> **EXERCISE OBJECTIVE**
Print verbatim the opening line of the material and every subsequent line through the one containing "RedBell (3rd from left)".

BEGIN

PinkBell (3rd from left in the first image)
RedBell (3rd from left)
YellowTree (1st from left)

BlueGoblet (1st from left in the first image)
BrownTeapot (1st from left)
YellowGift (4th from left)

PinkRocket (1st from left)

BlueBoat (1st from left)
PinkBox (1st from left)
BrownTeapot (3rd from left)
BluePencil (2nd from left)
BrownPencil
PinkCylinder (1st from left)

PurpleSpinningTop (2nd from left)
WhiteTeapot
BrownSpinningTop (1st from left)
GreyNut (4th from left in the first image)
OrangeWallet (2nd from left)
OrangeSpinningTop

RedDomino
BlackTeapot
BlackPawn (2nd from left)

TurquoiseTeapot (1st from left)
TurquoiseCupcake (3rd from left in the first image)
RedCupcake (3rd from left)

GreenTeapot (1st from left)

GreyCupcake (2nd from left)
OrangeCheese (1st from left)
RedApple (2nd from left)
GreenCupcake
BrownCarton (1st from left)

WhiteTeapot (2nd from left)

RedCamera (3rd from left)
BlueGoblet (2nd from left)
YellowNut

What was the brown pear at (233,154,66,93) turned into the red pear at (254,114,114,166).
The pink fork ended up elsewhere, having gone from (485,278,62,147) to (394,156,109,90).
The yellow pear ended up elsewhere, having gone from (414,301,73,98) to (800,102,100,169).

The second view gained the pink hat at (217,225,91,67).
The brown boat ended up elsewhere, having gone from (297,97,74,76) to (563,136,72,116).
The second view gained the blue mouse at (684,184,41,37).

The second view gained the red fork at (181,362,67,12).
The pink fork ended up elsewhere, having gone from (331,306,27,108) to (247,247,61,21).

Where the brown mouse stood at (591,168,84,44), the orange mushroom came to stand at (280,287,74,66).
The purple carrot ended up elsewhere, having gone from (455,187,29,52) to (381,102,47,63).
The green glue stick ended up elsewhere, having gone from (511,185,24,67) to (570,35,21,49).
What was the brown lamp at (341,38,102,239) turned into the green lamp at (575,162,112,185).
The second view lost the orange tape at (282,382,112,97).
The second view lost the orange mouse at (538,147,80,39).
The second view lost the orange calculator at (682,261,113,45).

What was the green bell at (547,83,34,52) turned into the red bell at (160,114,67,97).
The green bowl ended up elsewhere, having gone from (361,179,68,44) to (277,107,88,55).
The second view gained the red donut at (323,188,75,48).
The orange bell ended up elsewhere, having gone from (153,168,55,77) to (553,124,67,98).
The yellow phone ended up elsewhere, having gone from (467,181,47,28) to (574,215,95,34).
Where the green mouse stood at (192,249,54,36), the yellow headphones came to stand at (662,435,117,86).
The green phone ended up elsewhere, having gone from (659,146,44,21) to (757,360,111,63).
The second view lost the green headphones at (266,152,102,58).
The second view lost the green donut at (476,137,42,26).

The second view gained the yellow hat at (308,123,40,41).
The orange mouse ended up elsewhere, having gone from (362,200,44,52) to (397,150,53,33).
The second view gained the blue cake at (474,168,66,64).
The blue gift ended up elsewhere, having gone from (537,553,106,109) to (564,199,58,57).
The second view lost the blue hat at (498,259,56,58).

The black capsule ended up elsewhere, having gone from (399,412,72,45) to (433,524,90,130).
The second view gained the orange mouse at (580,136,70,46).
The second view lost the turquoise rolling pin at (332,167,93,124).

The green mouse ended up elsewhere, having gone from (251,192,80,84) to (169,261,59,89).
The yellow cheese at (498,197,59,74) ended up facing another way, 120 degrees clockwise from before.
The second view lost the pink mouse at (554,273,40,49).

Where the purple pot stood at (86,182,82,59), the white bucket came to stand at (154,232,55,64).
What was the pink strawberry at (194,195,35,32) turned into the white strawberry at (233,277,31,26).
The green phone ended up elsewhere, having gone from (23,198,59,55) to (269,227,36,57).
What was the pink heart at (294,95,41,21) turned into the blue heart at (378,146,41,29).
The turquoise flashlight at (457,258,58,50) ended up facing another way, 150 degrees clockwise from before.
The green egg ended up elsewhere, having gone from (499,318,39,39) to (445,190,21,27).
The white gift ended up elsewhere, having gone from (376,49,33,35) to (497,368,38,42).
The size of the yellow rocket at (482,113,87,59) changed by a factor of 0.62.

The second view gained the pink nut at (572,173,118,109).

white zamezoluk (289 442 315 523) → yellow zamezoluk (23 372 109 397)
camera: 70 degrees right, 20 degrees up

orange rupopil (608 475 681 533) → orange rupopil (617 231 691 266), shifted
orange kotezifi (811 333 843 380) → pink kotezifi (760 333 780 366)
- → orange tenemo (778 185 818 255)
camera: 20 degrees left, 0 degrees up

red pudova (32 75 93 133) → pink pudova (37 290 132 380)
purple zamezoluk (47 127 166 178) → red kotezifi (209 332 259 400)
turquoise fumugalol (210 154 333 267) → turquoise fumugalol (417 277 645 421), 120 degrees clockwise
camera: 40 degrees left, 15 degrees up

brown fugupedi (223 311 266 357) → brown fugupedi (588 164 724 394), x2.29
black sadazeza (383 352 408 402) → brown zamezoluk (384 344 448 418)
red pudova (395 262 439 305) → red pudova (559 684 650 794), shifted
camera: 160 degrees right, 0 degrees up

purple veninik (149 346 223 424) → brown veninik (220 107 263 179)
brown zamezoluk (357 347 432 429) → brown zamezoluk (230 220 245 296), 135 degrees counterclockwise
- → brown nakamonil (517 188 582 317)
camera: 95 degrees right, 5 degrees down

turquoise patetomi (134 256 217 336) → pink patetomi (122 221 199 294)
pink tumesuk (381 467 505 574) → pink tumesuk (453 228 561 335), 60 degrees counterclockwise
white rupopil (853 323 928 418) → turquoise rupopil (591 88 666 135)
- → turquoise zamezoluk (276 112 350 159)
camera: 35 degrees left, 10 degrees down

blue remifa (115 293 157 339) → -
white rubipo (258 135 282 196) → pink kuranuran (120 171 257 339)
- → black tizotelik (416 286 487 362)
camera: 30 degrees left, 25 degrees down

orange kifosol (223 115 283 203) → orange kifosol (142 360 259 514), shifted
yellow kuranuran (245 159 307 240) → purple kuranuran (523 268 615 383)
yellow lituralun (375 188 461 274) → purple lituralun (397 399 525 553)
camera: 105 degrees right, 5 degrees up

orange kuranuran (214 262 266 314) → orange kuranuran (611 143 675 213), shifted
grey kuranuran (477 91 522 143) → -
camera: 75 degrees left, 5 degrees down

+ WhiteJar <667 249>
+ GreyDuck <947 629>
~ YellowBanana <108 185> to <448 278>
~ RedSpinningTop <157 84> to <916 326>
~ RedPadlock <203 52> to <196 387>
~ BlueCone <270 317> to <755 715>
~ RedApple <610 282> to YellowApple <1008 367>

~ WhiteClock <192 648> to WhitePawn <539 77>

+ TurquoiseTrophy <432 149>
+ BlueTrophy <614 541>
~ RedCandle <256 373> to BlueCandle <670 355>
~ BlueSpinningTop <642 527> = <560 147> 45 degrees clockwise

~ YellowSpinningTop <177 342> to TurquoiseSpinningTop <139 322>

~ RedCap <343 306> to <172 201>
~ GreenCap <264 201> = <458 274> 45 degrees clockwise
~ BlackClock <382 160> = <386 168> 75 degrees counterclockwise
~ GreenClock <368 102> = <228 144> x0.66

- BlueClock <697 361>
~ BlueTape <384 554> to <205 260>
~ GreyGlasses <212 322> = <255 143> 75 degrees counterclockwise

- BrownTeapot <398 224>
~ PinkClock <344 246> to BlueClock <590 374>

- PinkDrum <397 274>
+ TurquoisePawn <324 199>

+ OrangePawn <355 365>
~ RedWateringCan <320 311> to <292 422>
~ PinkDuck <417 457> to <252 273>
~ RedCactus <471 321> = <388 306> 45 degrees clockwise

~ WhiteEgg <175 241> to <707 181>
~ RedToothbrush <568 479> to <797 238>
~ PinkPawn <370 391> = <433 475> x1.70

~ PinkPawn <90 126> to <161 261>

END

> **EXERCISE RESPONSE**
PinkBell (3rd from left in the first image)
RedBell (3rd from left)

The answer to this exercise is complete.